**PROBLEM STATEMENT**: With spelling and spacing unchanged, write out each line of the material.
= = = = =
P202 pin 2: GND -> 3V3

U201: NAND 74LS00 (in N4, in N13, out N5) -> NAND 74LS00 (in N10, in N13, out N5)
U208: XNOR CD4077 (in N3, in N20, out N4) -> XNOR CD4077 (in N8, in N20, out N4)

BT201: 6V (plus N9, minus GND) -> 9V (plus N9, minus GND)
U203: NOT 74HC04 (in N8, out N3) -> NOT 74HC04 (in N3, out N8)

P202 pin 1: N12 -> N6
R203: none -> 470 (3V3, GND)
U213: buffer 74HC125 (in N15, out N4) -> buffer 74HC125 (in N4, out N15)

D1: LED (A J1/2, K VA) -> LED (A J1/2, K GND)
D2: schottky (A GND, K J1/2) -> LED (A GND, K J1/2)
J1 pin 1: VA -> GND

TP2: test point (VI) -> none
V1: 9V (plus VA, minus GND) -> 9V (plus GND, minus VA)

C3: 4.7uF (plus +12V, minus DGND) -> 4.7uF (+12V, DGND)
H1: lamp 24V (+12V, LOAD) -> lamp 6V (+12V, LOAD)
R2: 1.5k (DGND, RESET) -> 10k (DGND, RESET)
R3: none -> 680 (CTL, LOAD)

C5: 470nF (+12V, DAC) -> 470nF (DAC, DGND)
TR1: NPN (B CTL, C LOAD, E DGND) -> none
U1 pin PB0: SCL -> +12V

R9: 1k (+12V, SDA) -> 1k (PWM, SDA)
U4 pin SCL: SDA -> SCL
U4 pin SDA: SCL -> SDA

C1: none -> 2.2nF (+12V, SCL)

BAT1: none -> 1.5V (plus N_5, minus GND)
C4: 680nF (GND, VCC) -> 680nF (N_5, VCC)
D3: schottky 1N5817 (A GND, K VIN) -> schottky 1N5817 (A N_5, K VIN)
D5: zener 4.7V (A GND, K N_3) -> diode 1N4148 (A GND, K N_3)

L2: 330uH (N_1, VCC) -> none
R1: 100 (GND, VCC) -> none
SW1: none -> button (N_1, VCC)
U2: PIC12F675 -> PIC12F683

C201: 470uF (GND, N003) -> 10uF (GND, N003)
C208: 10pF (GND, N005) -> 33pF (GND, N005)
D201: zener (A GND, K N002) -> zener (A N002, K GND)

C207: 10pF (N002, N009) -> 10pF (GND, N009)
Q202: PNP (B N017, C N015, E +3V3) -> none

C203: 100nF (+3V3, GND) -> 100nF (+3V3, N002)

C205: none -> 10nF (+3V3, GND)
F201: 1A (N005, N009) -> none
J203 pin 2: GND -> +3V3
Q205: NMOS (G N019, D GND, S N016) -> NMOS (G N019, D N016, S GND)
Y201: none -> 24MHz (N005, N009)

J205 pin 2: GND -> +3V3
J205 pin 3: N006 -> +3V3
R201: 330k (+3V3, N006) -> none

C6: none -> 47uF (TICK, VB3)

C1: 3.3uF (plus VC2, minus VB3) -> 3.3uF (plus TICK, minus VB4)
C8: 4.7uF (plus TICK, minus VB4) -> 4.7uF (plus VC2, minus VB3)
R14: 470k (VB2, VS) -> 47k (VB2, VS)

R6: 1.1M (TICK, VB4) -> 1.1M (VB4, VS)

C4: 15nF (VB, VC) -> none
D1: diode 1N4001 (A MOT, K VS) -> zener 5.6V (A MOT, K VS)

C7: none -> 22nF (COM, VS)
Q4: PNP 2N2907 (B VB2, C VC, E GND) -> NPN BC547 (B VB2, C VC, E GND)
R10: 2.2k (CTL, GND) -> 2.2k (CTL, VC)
= = = = =
**PROBLEM SOLUTION**:
P202 pin 2: GND -> 3V3

U201: NAND 74LS00 (in N4, in N13, out N5) -> NAND 74LS00 (in N10, in N13, out N5)
U208: XNOR CD4077 (in N3, in N20, out N4) -> XNOR CD4077 (in N8, in N20, out N4)

BT201: 6V (plus N9, minus GND) -> 9V (plus N9, minus GND)
U203: NOT 74HC04 (in N8, out N3) -> NOT 74HC04 (in N3, out N8)

P202 pin 1: N12 -> N6
R203: none -> 470 (3V3, GND)
U213: buffer 74HC125 (in N15, out N4) -> buffer 74HC125 (in N4, out N15)

D1: LED (A J1/2, K VA) -> LED (A J1/2, K GND)
D2: schottky (A GND, K J1/2) -> LED (A GND, K J1/2)
J1 pin 1: VA -> GND

TP2: test point (VI) -> none
V1: 9V (plus VA, minus GND) -> 9V (plus GND, minus VA)

C3: 4.7uF (plus +12V, minus DGND) -> 4.7uF (+12V, DGND)
H1: lamp 24V (+12V, LOAD) -> lamp 6V (+12V, LOAD)
R2: 1.5k (DGND, RESET) -> 10k (DGND, RESET)
R3: none -> 680 (CTL, LOAD)

C5: 470nF (+12V, DAC) -> 470nF (DAC, DGND)
TR1: NPN (B CTL, C LOAD, E DGND) -> none
U1 pin PB0: SCL -> +12V

R9: 1k (+12V, SDA) -> 1k (PWM, SDA)
U4 pin SCL: SDA -> SCL
U4 pin SDA: SCL -> SDA

C1: none -> 2.2nF (+12V, SCL)

BAT1: none -> 1.5V (plus N_5, minus GND)
C4: 680nF (GND, VCC) -> 680nF (N_5, VCC)
D3: schottky 1N5817 (A GND, K VIN) -> schottky 1N5817 (A N_5, K VIN)
D5: zener 4.7V (A GND, K N_3) -> diode 1N4148 (A GND, K N_3)

L2: 330uH (N_1, VCC) -> none
R1: 100 (GND, VCC) -> none
SW1: none -> button (N_1, VCC)
U2: PIC12F675 -> PIC12F683

C201: 470uF (GND, N003) -> 10uF (GND, N003)
C208: 10pF (GND, N005) -> 33pF (GND, N005)
D201: zener (A GND, K N002) -> zener (A N002, K GND)

C207: 10pF (N002, N009) -> 10pF (GND, N009)
Q202: PNP (B N017, C N015, E +3V3) -> none

C203: 100nF (+3V3, GND) -> 100nF (+3V3, N002)

C205: none -> 10nF (+3V3, GND)
F201: 1A (N005, N009) -> none
J203 pin 2: GND -> +3V3
Q205: NMOS (G N019, D GND, S N016) -> NMOS (G N019, D N016, S GND)
Y201: none -> 24MHz (N005, N009)

J205 pin 2: GND -> +3V3
J205 pin 3: N006 -> +3V3
R201: 330k (+3V3, N006) -> none

C6: none -> 47uF (TICK, VB3)

C1: 3.3uF (plus VC2, minus VB3) -> 3.3uF (plus TICK, minus VB4)
C8: 4.7uF (plus TICK, minus VB4) -> 4.7uF (plus VC2, minus VB3)
R14: 470k (VB2, VS) -> 47k (VB2, VS)

R6: 1.1M (TICK, VB4) -> 1.1M (VB4, VS)

C4: 15nF (VB, VC) -> none
D1: diode 1N4001 (A MOT, K VS) -> zener 5.6V (A MOT, K VS)

C7: none -> 22nF (COM, VS)
Q4: PNP 2N2907 (B VB2, C VC, E GND) -> NPN BC547 (B VB2, C VC, E GND)
R10: 2.2k (CTL, GND) -> 2.2k (CTL, VC)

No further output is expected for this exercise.